Without further comment, state how many lines in the listing below contain the word "none".

------------------------------------------------------------

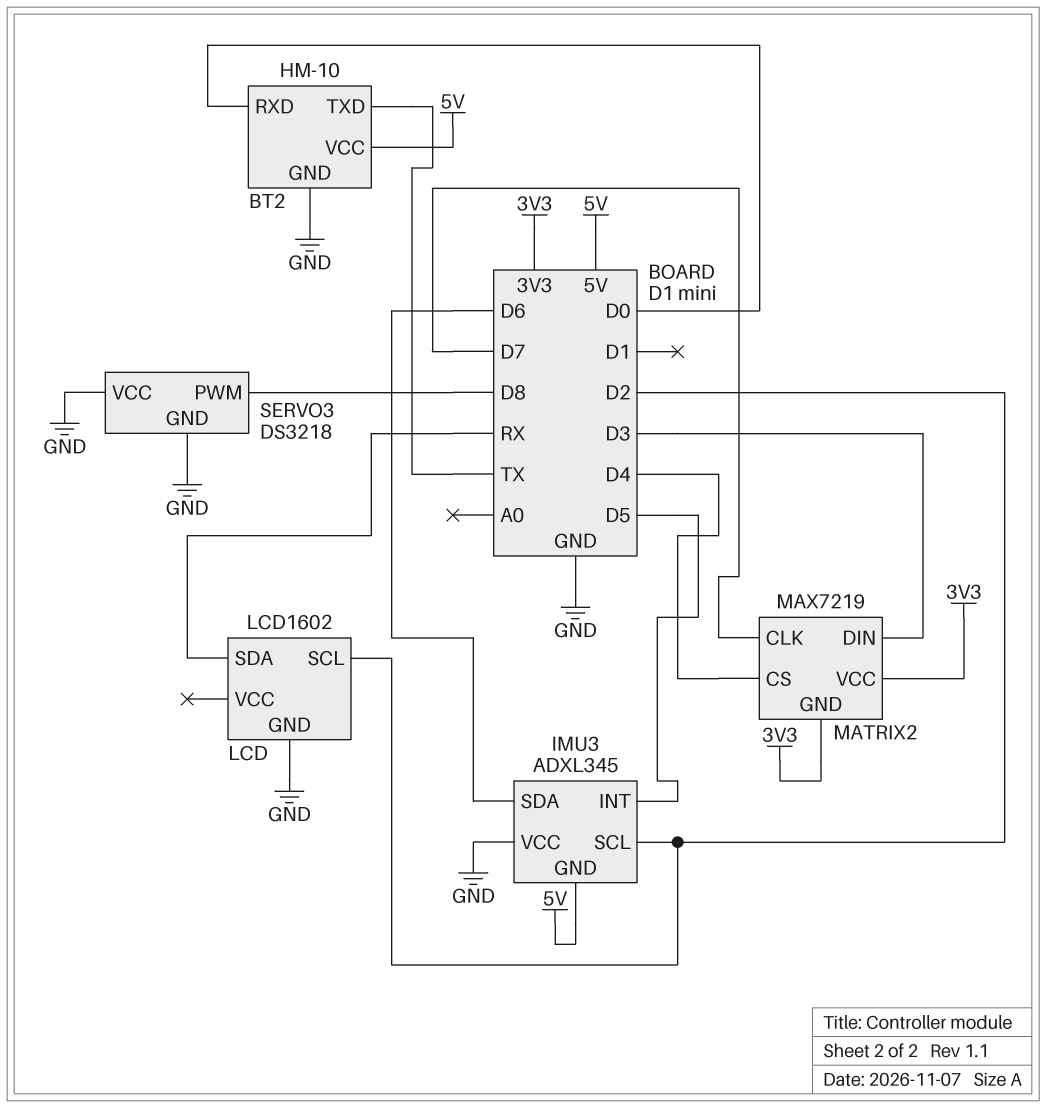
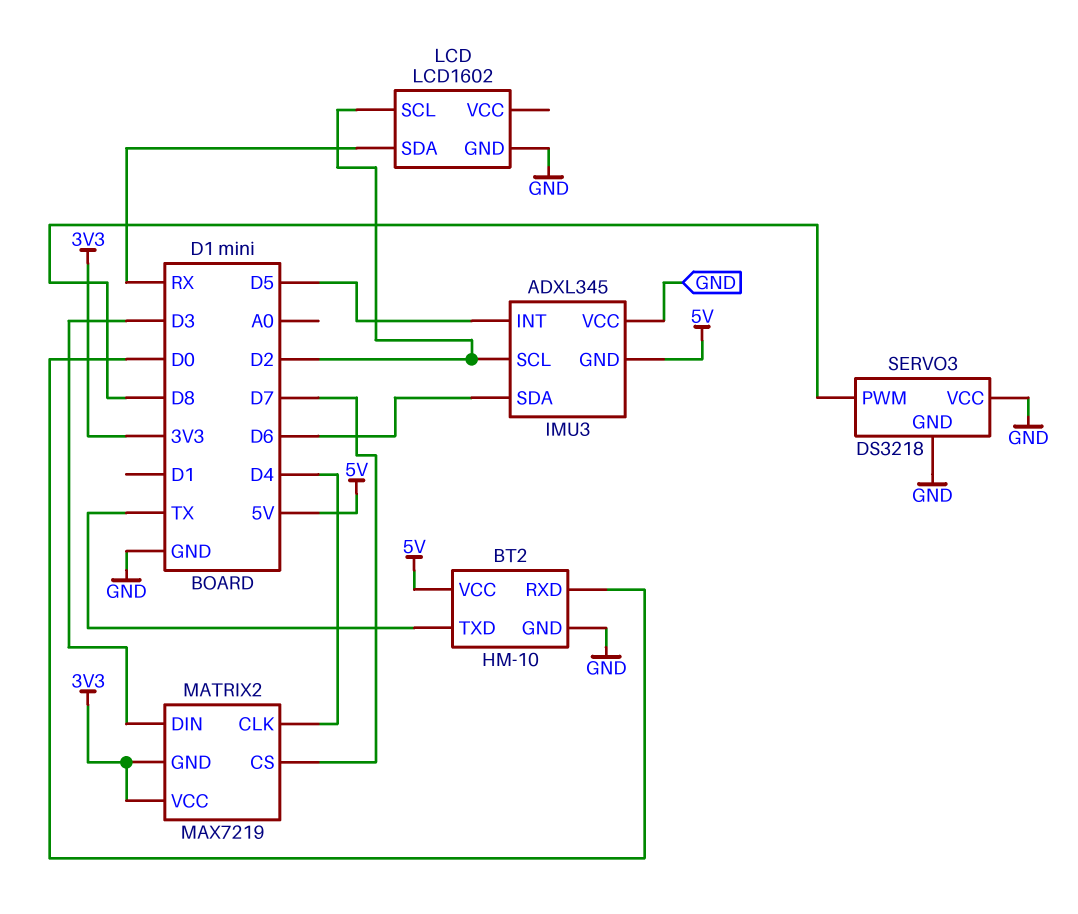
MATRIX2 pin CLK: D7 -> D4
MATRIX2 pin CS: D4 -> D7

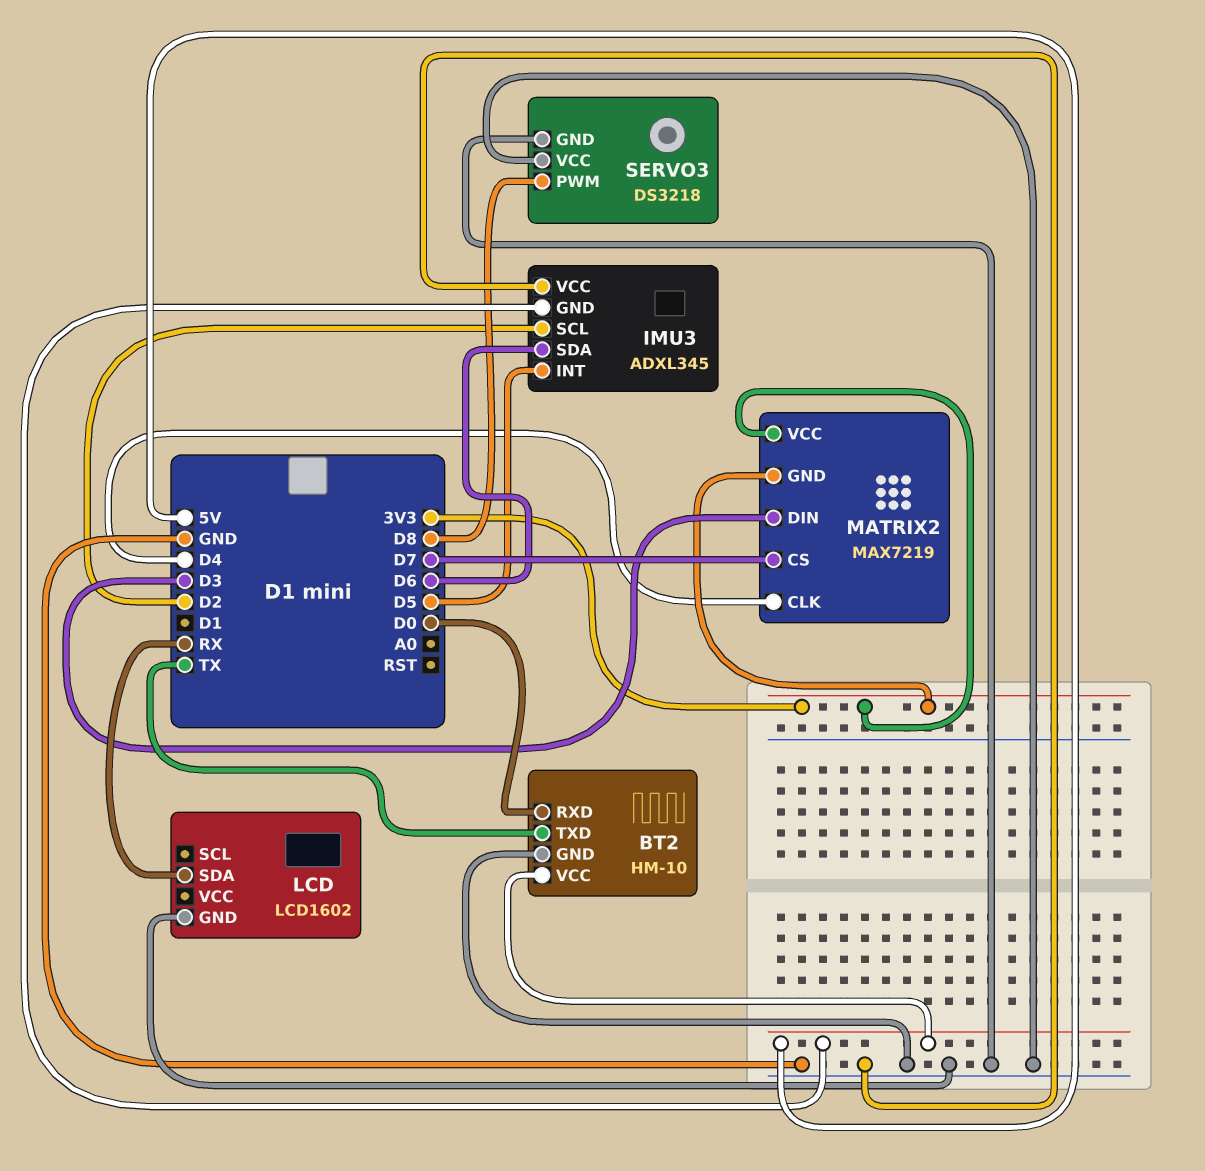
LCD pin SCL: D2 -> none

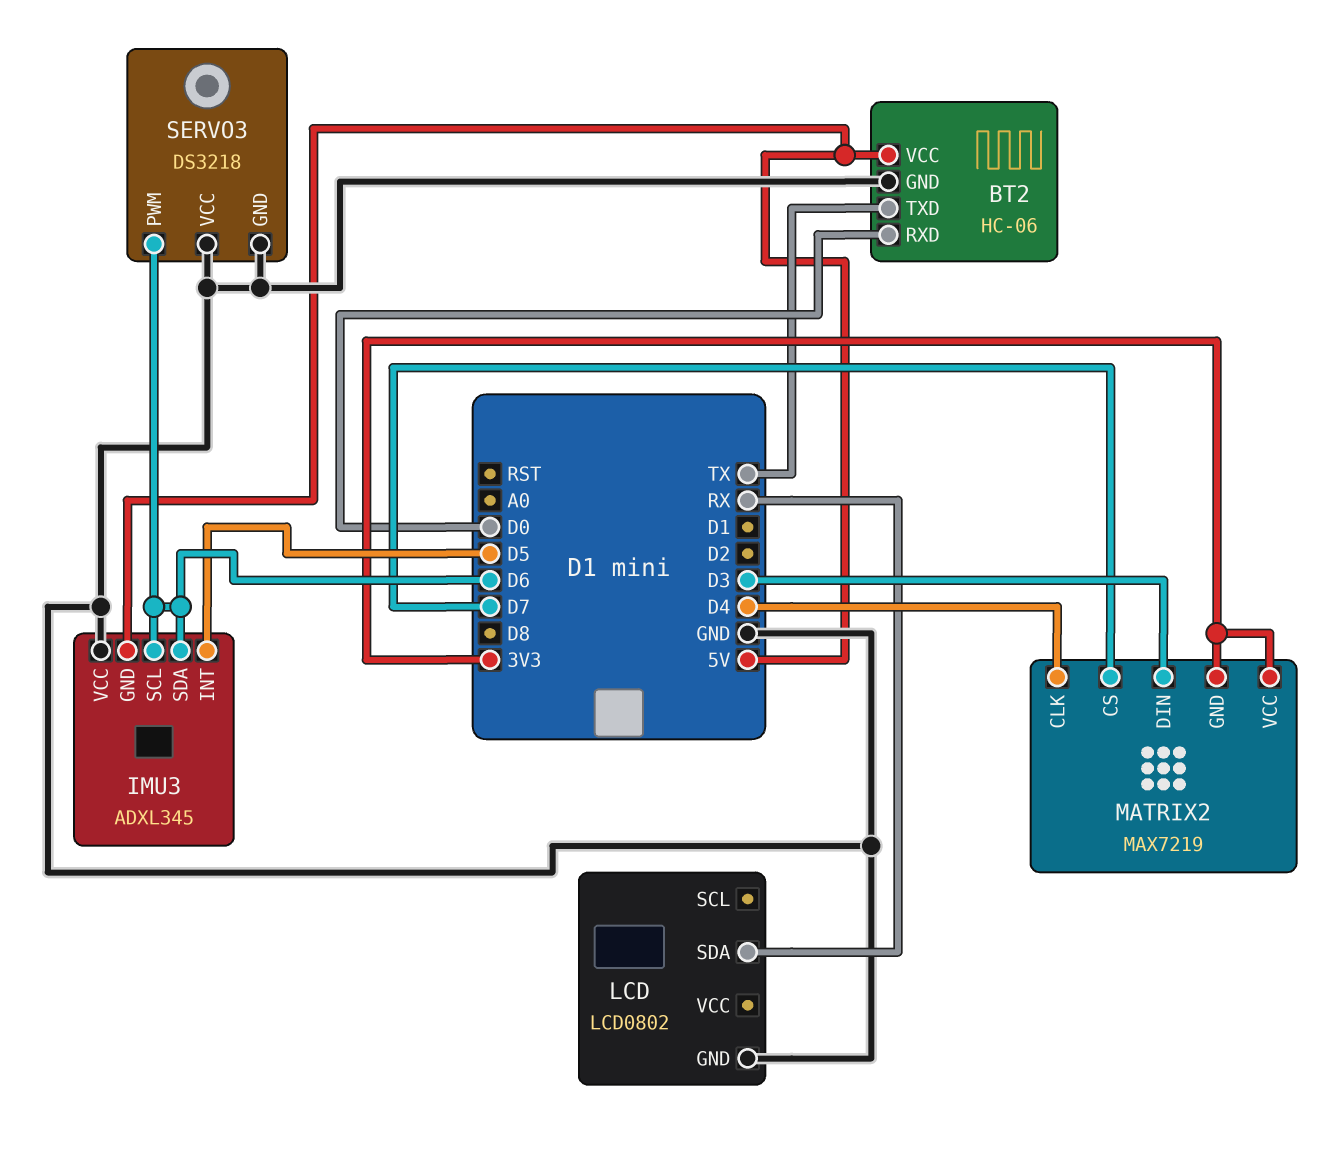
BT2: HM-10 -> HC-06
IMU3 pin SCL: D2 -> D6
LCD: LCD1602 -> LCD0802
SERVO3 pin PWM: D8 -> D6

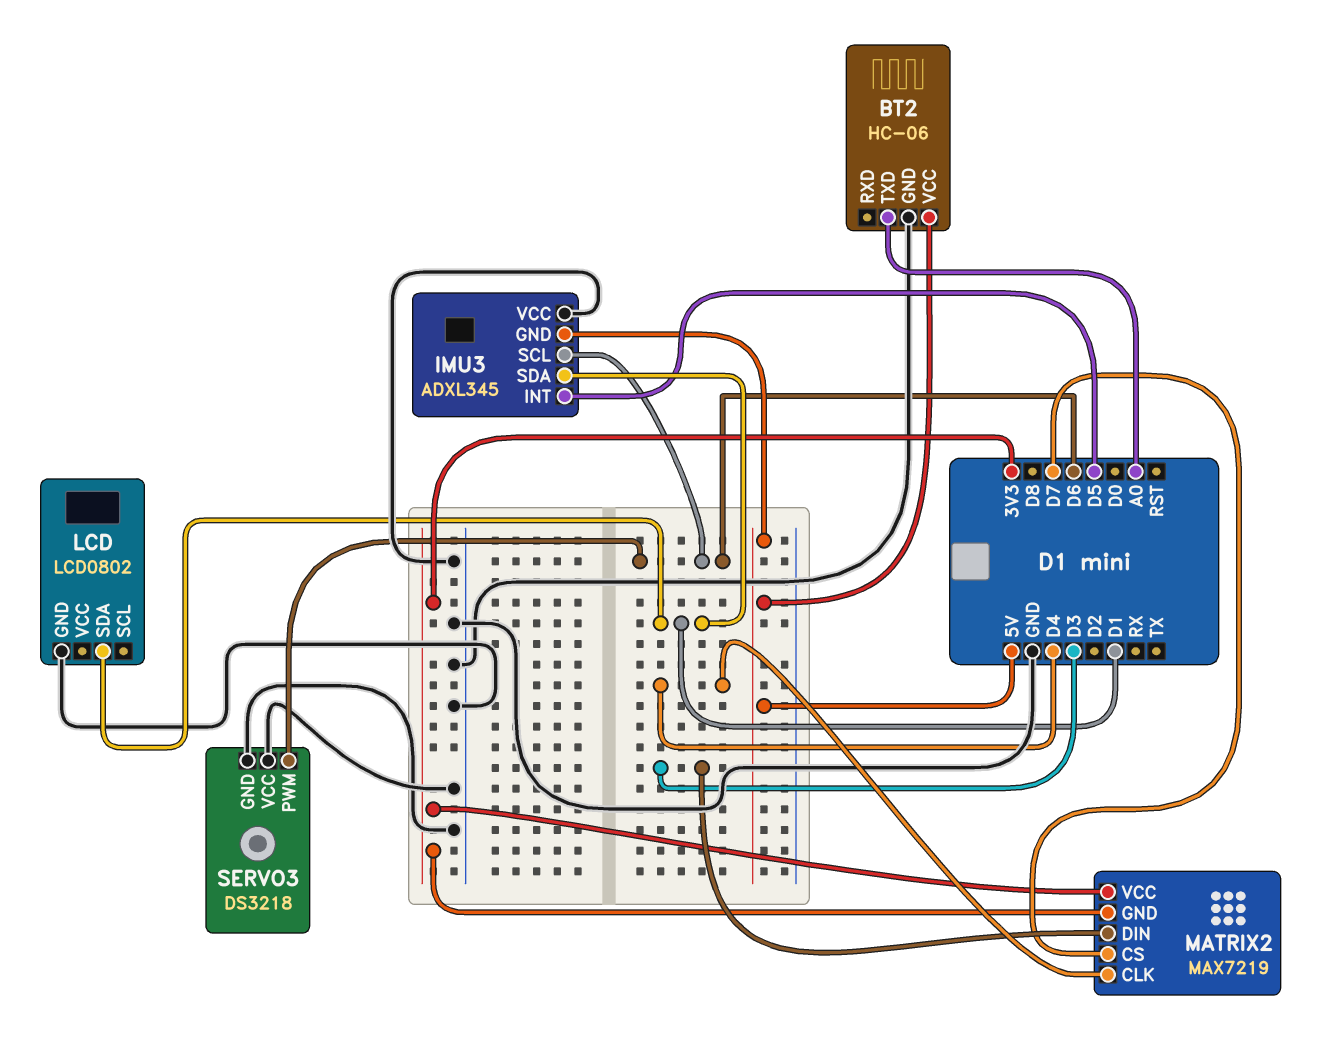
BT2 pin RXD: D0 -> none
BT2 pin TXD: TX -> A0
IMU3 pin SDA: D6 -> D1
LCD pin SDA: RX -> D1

------------------------------------------------------------

[Written solution] 2